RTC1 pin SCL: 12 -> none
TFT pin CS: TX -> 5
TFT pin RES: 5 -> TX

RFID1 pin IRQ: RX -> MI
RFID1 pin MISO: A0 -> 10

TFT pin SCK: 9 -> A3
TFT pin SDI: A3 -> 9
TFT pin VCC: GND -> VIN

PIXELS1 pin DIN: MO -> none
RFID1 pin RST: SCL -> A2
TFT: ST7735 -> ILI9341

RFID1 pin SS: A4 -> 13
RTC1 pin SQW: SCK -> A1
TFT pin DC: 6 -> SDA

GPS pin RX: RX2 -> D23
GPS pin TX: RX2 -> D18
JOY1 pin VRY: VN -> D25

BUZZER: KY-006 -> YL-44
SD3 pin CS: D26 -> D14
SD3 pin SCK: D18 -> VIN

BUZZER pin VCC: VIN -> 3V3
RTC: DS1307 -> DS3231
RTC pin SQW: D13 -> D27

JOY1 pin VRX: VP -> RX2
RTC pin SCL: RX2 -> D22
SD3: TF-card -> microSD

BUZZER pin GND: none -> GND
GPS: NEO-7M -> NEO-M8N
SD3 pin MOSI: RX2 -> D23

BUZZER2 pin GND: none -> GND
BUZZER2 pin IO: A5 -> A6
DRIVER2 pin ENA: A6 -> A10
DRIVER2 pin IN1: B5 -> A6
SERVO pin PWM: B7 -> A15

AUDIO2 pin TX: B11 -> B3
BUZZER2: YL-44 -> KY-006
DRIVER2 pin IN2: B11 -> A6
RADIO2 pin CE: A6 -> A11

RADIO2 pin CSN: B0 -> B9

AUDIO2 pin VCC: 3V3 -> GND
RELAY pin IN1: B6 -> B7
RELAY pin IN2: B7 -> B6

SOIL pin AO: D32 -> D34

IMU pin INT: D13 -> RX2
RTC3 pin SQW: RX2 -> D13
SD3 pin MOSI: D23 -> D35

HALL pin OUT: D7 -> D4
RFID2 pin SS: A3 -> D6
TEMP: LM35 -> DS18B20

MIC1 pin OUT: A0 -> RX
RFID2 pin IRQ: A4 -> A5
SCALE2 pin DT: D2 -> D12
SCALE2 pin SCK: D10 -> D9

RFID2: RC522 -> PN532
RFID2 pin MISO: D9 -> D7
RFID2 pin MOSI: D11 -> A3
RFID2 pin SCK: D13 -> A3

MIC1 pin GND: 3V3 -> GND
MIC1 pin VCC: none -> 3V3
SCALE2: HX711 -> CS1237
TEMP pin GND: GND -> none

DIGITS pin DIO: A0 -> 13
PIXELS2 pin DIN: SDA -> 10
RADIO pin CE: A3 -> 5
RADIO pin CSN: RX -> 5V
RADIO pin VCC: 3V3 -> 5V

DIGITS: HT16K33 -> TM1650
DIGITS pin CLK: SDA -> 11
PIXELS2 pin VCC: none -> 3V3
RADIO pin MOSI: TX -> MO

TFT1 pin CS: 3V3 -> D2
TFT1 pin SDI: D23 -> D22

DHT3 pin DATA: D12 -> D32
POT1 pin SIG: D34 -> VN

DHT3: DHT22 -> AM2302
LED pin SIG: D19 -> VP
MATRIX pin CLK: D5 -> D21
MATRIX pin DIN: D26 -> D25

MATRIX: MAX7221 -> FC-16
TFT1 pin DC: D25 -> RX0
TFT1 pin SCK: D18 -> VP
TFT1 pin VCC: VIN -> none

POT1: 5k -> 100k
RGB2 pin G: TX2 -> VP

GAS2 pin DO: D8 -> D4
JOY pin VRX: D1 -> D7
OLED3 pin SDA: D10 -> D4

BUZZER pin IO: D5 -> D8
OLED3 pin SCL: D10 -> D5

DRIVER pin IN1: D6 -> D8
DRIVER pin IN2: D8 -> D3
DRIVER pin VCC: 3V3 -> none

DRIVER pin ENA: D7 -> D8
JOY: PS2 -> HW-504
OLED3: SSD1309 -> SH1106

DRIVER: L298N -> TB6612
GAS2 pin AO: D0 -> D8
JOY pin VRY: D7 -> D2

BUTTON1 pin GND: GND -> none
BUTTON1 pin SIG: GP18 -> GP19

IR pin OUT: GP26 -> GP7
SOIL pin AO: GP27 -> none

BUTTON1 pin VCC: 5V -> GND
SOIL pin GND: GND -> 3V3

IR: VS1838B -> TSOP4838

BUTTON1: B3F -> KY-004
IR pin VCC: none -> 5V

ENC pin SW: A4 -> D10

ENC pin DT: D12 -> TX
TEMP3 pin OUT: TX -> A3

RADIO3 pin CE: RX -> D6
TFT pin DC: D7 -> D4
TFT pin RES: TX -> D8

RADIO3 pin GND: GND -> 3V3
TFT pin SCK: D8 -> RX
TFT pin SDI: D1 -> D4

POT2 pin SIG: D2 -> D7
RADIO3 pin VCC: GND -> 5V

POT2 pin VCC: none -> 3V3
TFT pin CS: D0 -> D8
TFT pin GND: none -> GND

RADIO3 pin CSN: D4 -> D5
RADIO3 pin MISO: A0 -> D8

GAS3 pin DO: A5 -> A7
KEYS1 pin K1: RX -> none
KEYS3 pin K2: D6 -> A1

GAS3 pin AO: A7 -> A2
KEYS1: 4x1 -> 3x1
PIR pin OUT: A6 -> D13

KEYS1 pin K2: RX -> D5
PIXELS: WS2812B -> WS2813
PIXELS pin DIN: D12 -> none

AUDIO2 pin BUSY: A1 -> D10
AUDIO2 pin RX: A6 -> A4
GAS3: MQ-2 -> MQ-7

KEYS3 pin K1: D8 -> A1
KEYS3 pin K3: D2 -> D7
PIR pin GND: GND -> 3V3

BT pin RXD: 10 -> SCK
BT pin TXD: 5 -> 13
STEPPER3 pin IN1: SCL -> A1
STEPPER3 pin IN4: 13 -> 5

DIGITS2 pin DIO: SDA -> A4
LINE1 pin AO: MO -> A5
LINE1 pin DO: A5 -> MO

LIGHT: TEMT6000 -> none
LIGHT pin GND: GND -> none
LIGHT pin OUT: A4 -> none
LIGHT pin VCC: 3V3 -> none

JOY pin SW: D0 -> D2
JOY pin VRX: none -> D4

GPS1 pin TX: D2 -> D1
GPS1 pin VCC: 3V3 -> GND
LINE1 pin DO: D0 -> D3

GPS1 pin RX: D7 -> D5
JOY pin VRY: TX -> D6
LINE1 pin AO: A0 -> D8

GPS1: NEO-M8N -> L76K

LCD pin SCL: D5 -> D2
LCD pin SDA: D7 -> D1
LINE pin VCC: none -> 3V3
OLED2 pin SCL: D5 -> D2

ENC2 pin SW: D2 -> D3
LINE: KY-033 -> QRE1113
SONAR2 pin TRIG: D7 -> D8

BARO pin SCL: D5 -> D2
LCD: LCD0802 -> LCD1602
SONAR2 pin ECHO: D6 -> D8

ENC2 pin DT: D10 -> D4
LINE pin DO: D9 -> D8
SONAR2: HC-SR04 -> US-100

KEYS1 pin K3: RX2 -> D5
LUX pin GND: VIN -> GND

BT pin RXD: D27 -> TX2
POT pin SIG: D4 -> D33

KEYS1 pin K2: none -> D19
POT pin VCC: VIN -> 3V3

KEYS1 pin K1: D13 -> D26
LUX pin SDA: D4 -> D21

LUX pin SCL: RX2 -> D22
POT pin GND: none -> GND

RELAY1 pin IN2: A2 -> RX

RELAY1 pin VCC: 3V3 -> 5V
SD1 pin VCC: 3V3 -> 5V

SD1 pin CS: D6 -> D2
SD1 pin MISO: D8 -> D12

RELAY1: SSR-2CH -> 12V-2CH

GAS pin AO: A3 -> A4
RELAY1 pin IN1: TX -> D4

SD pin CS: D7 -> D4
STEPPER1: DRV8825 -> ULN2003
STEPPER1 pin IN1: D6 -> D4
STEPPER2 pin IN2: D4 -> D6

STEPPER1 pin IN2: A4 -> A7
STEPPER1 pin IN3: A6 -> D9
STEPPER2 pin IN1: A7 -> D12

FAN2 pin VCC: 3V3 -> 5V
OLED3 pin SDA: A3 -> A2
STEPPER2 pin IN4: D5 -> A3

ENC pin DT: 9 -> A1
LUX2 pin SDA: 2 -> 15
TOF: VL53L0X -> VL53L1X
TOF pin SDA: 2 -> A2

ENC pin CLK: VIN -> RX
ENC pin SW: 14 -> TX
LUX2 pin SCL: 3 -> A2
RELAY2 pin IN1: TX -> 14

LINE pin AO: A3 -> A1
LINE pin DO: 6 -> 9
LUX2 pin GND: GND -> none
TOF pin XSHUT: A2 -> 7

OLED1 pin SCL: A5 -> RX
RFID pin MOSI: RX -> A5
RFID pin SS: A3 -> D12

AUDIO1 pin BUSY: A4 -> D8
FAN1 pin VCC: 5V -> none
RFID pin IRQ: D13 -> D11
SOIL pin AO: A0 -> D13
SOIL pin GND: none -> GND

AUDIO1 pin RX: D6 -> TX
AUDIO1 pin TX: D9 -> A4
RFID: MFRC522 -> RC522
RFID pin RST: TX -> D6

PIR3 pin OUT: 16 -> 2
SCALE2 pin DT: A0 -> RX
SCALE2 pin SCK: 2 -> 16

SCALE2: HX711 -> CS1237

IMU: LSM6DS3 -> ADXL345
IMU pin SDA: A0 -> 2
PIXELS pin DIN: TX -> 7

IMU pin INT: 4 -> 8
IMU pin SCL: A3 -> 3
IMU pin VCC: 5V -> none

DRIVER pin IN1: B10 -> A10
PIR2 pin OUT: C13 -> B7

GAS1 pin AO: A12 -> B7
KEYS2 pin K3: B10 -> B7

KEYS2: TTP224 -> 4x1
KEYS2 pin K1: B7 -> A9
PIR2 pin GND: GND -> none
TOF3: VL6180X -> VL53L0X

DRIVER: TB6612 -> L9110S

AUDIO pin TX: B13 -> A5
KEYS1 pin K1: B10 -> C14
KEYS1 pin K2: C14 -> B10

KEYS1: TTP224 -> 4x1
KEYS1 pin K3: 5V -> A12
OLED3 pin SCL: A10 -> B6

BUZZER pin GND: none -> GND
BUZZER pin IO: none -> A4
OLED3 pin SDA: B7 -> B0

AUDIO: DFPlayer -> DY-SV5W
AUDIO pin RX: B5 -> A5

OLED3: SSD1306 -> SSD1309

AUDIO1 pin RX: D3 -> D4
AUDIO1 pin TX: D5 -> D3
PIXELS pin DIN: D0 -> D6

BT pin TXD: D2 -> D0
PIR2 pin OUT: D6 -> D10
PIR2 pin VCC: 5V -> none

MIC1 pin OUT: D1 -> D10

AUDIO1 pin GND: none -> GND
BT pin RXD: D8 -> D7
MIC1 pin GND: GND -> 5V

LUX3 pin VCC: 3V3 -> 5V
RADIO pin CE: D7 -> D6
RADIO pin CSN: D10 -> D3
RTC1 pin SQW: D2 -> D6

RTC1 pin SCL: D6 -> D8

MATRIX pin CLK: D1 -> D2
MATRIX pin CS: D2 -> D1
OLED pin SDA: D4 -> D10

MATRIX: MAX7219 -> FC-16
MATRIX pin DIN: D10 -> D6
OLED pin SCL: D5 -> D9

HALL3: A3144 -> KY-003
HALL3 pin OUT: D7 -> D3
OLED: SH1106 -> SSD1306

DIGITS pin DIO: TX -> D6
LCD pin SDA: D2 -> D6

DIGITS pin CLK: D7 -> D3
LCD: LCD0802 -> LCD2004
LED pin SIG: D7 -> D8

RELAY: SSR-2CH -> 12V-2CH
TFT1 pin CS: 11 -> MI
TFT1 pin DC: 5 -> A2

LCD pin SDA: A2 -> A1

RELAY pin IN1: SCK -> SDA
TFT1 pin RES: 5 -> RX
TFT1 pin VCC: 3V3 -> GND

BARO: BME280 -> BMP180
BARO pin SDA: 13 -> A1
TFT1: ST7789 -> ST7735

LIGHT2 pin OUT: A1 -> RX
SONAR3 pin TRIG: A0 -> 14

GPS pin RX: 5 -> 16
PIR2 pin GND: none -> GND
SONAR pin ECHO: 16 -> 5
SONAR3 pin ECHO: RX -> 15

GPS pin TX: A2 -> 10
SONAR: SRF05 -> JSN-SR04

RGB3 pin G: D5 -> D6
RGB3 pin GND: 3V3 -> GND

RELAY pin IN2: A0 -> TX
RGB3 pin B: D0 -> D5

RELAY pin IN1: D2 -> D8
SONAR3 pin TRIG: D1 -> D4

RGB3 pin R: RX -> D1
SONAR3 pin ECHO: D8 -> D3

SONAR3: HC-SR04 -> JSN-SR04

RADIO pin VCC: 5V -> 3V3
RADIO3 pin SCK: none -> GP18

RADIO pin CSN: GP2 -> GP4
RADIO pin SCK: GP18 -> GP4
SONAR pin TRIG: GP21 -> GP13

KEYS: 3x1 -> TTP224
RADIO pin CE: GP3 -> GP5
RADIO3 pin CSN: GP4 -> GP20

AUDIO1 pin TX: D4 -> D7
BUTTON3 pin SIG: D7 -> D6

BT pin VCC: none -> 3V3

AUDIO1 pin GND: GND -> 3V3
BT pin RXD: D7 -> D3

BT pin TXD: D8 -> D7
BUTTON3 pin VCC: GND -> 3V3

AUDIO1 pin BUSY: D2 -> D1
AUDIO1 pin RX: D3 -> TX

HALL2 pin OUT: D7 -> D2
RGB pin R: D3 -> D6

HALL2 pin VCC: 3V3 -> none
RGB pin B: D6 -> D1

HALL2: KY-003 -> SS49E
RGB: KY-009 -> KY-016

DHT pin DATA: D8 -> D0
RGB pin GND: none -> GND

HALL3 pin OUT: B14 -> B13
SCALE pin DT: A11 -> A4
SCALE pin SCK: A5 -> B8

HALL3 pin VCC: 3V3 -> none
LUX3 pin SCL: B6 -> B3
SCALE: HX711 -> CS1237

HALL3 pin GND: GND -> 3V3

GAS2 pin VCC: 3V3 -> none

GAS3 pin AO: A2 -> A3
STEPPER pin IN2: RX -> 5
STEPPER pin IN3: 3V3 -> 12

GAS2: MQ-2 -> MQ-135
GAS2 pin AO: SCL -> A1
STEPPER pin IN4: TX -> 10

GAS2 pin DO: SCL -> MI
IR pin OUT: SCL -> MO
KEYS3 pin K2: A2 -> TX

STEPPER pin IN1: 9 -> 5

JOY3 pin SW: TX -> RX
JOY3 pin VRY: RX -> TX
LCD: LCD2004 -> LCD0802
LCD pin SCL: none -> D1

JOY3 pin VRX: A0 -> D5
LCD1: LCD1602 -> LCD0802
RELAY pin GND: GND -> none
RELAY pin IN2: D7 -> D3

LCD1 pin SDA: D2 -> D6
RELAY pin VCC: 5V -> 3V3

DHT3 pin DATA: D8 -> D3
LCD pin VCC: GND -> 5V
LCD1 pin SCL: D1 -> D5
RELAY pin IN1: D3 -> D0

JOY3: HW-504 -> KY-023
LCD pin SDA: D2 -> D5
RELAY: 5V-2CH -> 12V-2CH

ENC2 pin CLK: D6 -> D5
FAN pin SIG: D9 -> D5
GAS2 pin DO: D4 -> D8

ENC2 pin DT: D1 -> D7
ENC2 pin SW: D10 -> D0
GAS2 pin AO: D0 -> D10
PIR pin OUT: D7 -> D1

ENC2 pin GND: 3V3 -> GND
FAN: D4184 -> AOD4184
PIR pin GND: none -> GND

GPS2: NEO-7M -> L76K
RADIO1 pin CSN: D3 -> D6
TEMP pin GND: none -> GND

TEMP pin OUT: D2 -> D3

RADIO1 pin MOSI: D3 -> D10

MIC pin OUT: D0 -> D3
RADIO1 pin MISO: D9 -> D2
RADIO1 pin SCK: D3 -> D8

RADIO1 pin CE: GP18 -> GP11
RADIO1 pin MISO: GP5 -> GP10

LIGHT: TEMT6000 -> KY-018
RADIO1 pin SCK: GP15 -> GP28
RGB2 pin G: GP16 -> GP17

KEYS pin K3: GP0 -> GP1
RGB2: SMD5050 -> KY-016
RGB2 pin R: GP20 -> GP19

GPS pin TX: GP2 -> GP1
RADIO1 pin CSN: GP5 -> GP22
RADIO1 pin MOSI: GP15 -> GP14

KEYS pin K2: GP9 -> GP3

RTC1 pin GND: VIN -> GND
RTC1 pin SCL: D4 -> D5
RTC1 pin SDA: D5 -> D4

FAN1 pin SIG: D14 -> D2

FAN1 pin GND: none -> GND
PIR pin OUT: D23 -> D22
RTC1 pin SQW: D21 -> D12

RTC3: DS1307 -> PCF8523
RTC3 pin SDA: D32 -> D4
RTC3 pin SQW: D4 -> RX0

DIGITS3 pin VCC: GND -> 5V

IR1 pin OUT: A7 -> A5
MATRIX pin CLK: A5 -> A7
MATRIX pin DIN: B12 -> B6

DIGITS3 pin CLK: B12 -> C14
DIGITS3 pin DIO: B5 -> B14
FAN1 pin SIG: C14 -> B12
■ ■ ■ ■
Exactly the lines above from the one with "OLED2 pin SCL: D5 -> D2" to the one with "ENC pin SW: 14 -> TX", both included, are to be quoted; leave the rest out.

ANSWER SPACE:
OLED2 pin SCL: D5 -> D2

ENC2 pin SW: D2 -> D3
LINE: KY-033 -> QRE1113
SONAR2 pin TRIG: D7 -> D8

BARO pin SCL: D5 -> D2
LCD: LCD0802 -> LCD1602
SONAR2 pin ECHO: D6 -> D8

ENC2 pin DT: D10 -> D4
LINE pin DO: D9 -> D8
SONAR2: HC-SR04 -> US-100

KEYS1 pin K3: RX2 -> D5
LUX pin GND: VIN -> GND

BT pin RXD: D27 -> TX2
POT pin SIG: D4 -> D33

KEYS1 pin K2: none -> D19
POT pin VCC: VIN -> 3V3

KEYS1 pin K1: D13 -> D26
LUX pin SDA: D4 -> D21

LUX pin SCL: RX2 -> D22
POT pin GND: none -> GND

RELAY1 pin IN2: A2 -> RX

RELAY1 pin VCC: 3V3 -> 5V
SD1 pin VCC: 3V3 -> 5V

SD1 pin CS: D6 -> D2
SD1 pin MISO: D8 -> D12

RELAY1: SSR-2CH -> 12V-2CH

GAS pin AO: A3 -> A4
RELAY1 pin IN1: TX -> D4

SD pin CS: D7 -> D4
STEPPER1: DRV8825 -> ULN2003
STEPPER1 pin IN1: D6 -> D4
STEPPER2 pin IN2: D4 -> D6

STEPPER1 pin IN2: A4 -> A7
STEPPER1 pin IN3: A6 -> D9
STEPPER2 pin IN1: A7 -> D12

FAN2 pin VCC: 3V3 -> 5V
OLED3 pin SDA: A3 -> A2
STEPPER2 pin IN4: D5 -> A3

ENC pin DT: 9 -> A1
LUX2 pin SDA: 2 -> 15
TOF: VL53L0X -> VL53L1X
TOF pin SDA: 2 -> A2

ENC pin CLK: VIN -> RX
ENC pin SW: 14 -> TX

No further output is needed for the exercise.